**THE TASK:** Please print, word for word, every line from the one that contains "florero (rojo) 644, 269, 55, 107" through the last line of the records, and nothing else.

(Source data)

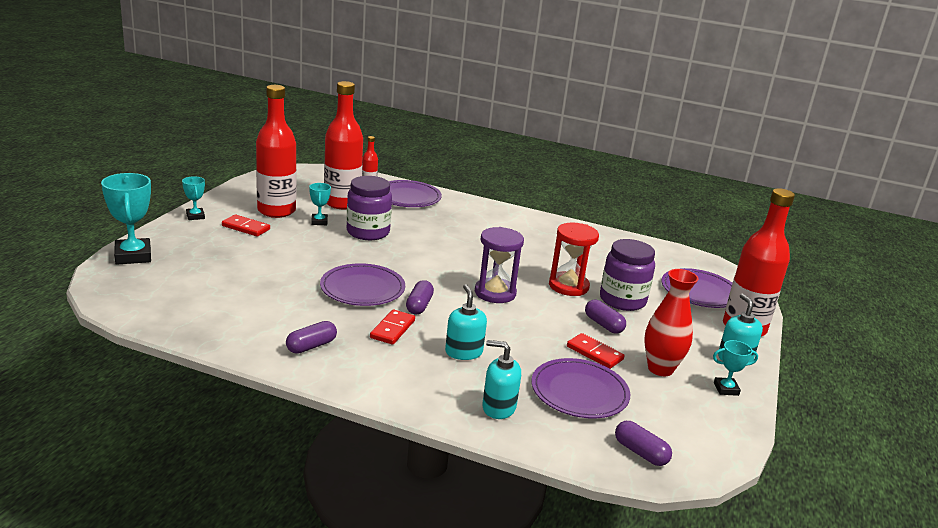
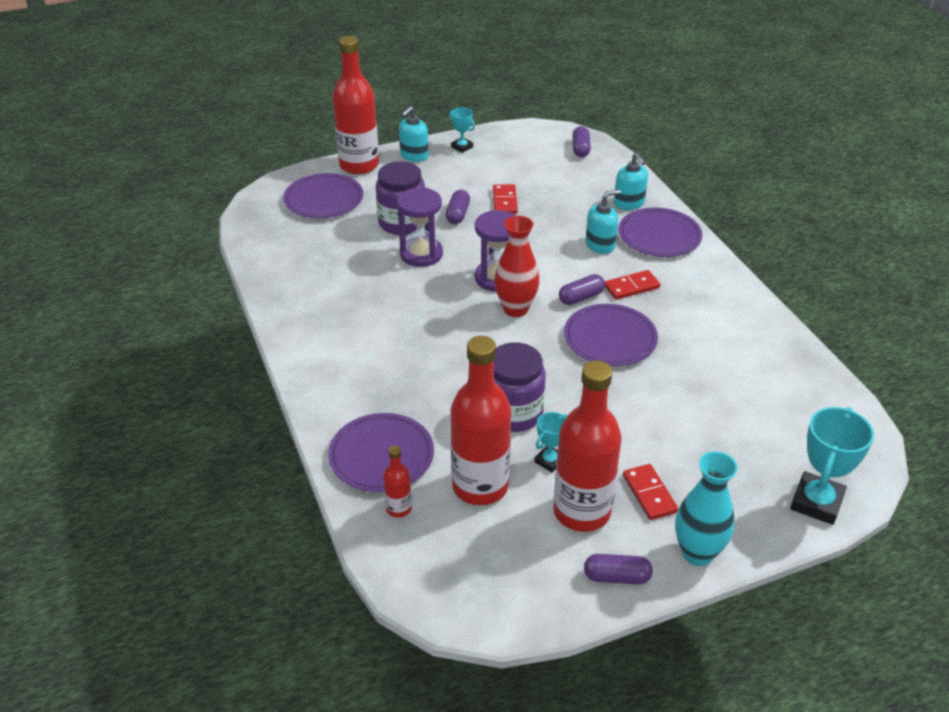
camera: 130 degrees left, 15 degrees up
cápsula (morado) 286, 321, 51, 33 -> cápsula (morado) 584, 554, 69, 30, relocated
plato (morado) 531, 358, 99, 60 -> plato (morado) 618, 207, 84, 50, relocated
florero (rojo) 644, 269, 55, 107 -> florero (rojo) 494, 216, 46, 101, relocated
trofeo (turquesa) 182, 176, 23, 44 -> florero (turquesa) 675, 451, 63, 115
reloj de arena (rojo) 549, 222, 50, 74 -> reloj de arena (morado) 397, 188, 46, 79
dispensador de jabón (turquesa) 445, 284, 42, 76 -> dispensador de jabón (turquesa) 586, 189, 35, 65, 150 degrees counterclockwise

**RESPONSE:**
florero (rojo) 644, 269, 55, 107 -> florero (rojo) 494, 216, 46, 101, relocated
trofeo (turquesa) 182, 176, 23, 44 -> florero (turquesa) 675, 451, 63, 115
reloj de arena (rojo) 549, 222, 50, 74 -> reloj de arena (morado) 397, 188, 46, 79
dispensador de jabón (turquesa) 445, 284, 42, 76 -> dispensador de jabón (turquesa) 586, 189, 35, 65, 150 degrees counterclockwise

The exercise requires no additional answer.